Task description:
The response must consist of the lines below from the one with "red diamond: (231, 729)" through the one with "gray L-shape: (214, 752) -> (335, 765), moved", exactly as they appear and with both ends kept.

Available data:

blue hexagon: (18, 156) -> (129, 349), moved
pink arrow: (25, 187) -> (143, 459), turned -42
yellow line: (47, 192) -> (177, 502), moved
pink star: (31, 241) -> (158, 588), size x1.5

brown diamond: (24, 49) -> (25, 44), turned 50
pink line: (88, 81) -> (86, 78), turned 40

--

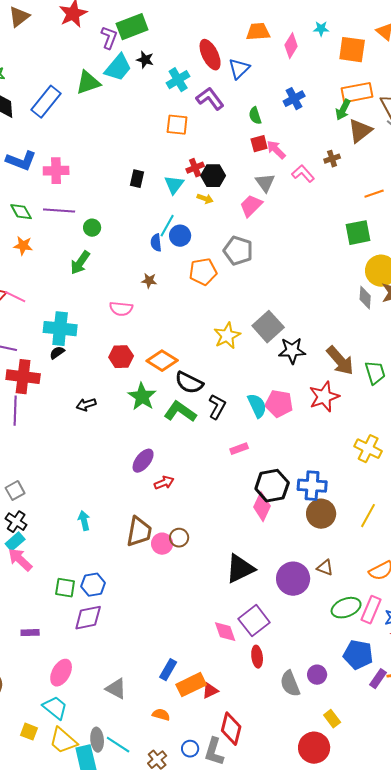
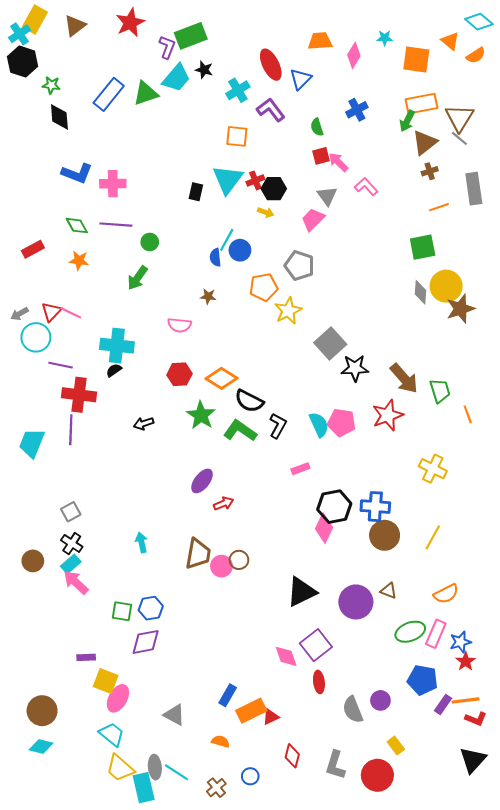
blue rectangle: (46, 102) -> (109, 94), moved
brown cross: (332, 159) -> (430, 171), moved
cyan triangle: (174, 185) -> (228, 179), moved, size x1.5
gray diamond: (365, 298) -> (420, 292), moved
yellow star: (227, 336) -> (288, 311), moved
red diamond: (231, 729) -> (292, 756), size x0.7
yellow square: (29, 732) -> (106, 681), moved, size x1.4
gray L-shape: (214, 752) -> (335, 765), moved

Expected answer:
red diamond: (231, 729) -> (292, 756), size x0.7
yellow square: (29, 732) -> (106, 681), moved, size x1.4
gray L-shape: (214, 752) -> (335, 765), moved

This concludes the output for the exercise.